Data drawn from a collection:
━━━━━━━━

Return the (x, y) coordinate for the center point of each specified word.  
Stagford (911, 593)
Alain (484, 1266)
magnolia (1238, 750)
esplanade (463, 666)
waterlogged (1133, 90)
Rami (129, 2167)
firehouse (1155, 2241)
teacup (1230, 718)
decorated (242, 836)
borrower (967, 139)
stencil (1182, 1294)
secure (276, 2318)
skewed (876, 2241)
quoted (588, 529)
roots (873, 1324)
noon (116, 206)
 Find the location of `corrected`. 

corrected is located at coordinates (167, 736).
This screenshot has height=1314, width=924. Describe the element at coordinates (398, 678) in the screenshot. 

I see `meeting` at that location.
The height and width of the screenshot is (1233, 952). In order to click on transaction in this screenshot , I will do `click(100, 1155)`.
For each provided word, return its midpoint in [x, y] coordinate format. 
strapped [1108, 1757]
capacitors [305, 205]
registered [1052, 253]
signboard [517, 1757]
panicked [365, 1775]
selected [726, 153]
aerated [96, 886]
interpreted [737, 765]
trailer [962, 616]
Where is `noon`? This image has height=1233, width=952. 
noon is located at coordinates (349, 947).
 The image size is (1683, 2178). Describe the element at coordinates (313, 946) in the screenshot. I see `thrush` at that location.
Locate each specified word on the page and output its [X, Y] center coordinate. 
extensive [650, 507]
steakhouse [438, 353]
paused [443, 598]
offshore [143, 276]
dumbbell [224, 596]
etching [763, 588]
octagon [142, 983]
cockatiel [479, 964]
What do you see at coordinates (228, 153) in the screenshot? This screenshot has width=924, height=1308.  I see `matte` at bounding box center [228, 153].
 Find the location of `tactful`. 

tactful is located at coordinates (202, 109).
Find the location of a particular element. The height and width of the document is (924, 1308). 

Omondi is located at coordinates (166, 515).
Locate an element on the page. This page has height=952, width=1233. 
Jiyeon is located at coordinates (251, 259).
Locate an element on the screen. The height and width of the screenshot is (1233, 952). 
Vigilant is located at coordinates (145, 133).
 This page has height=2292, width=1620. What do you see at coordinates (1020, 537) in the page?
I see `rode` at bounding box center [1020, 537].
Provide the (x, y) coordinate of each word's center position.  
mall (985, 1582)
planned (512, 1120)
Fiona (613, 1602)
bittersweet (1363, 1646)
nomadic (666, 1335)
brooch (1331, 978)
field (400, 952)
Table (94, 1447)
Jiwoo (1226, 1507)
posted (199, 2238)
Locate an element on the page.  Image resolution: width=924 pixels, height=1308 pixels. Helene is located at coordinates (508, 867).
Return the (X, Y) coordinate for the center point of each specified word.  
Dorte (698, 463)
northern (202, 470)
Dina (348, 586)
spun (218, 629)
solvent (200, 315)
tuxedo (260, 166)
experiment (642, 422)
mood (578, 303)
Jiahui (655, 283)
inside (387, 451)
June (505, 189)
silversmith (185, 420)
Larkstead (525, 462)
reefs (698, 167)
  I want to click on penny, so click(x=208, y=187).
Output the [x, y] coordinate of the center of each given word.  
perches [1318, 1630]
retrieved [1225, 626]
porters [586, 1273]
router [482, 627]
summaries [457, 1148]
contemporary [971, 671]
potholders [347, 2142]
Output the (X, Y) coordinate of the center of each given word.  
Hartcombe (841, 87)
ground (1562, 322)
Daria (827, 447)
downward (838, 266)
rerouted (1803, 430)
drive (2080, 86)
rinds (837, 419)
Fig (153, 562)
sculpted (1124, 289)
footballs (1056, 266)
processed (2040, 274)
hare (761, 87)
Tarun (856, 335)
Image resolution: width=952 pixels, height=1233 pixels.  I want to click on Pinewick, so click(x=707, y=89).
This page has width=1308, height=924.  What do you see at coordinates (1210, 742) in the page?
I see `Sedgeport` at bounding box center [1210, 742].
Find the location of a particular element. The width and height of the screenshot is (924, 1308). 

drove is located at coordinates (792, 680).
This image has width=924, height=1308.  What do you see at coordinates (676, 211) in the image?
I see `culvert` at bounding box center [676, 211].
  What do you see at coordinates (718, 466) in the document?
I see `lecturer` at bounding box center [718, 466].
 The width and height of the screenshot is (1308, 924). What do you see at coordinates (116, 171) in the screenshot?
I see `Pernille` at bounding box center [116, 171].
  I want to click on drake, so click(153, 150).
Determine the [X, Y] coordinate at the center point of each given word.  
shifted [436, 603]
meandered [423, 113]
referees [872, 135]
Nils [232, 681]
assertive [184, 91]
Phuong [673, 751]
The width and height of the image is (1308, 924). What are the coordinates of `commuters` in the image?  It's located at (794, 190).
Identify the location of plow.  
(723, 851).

━━━━━━━━

TASK BRIEF:
Reproduce, unchanged, every line from the one containing "downward (838, 266)" through the one containing "drove is located at coordinates (792, 680).", inclusive.

RESPONSE TO THIS EXERCISE:
downward (838, 266)
rerouted (1803, 430)
drive (2080, 86)
rinds (837, 419)
Fig (153, 562)
sculpted (1124, 289)
footballs (1056, 266)
processed (2040, 274)
hare (761, 87)
Tarun (856, 335)
Image resolution: width=952 pixels, height=1233 pixels.  I want to click on Pinewick, so click(x=707, y=89).
This page has width=1308, height=924.  What do you see at coordinates (1210, 742) in the page?
I see `Sedgeport` at bounding box center [1210, 742].
Find the location of a particular element. The width and height of the screenshot is (924, 1308). 

drove is located at coordinates (792, 680).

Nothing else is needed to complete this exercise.